#### INPUT RECORDS
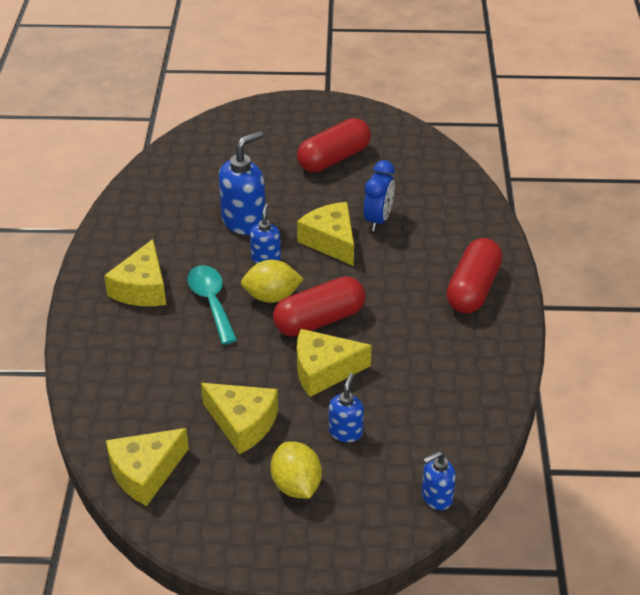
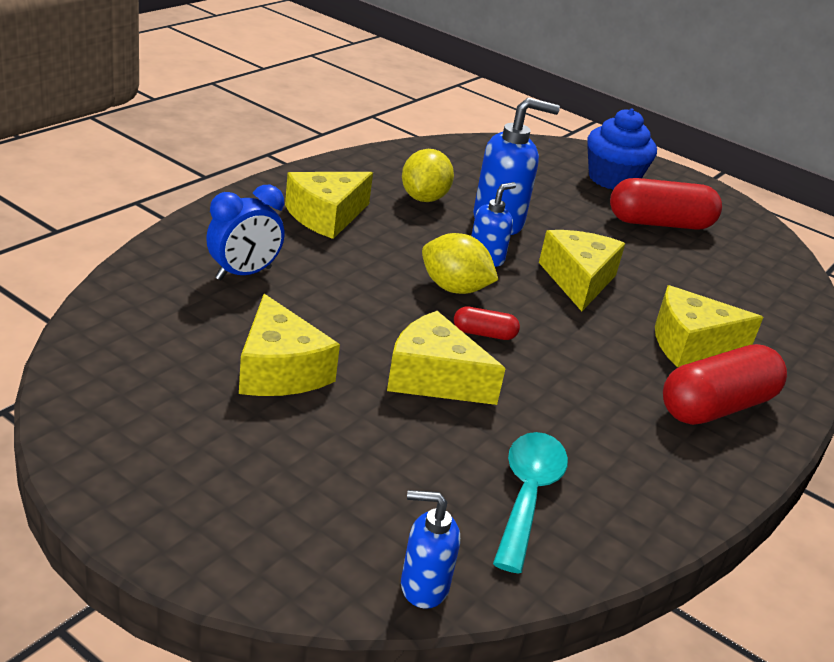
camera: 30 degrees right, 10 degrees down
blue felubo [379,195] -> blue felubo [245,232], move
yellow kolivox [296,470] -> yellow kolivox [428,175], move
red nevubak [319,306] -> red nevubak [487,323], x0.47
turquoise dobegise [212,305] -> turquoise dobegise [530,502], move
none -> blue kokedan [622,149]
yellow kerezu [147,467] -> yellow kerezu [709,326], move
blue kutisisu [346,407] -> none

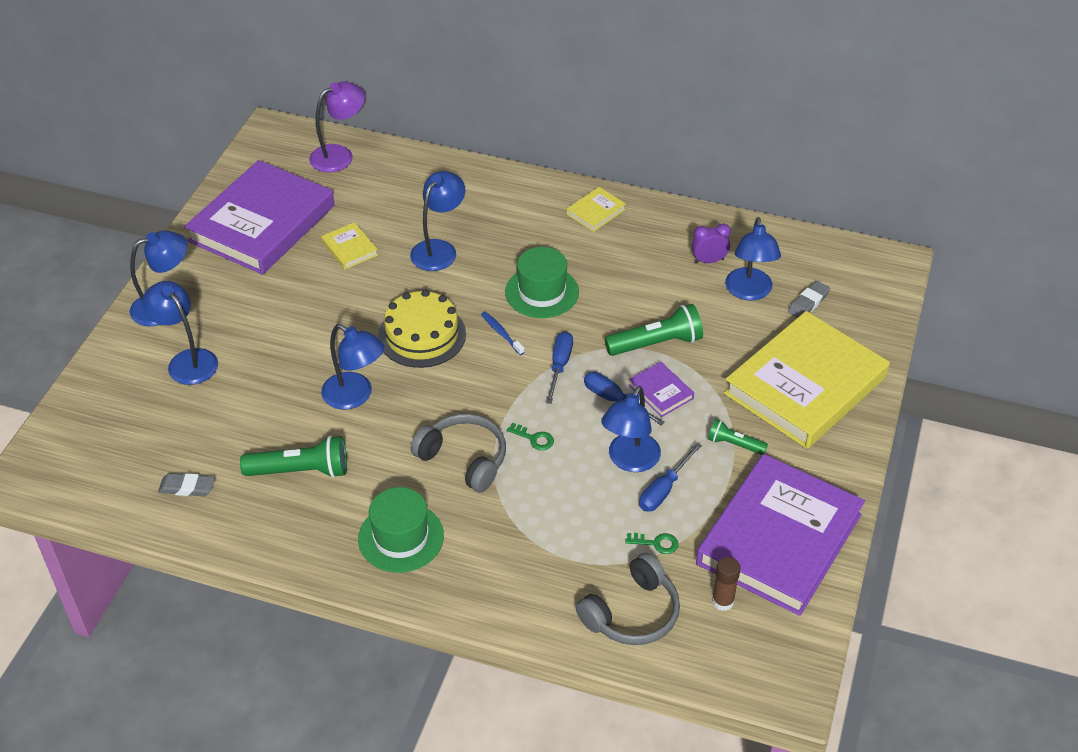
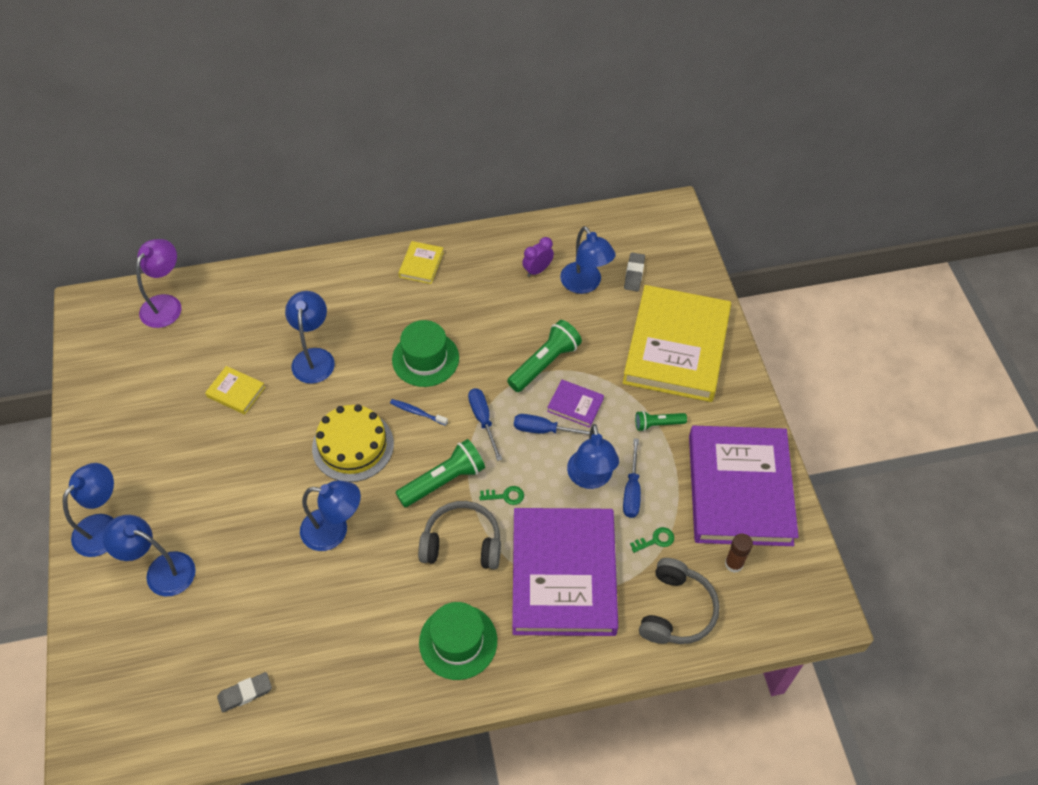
camera: 30 degrees left, 10 degrees up
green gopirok [293,456] -> green gopirok [440,473], move
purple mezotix [259,217] -> purple mezotix [565,572], move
########
*THE TASK*. Transcribe the records above exactly, excluding every picture.

*EXERCISE RESPONSE*.
camera: 30 degrees right, 10 degrees down
blue felubo [379,195] -> blue felubo [245,232], move
yellow kolivox [296,470] -> yellow kolivox [428,175], move
red nevubak [319,306] -> red nevubak [487,323], x0.47
turquoise dobegise [212,305] -> turquoise dobegise [530,502], move
none -> blue kokedan [622,149]
yellow kerezu [147,467] -> yellow kerezu [709,326], move
blue kutisisu [346,407] -> none

camera: 30 degrees left, 10 degrees up
green gopirok [293,456] -> green gopirok [440,473], move
purple mezotix [259,217] -> purple mezotix [565,572], move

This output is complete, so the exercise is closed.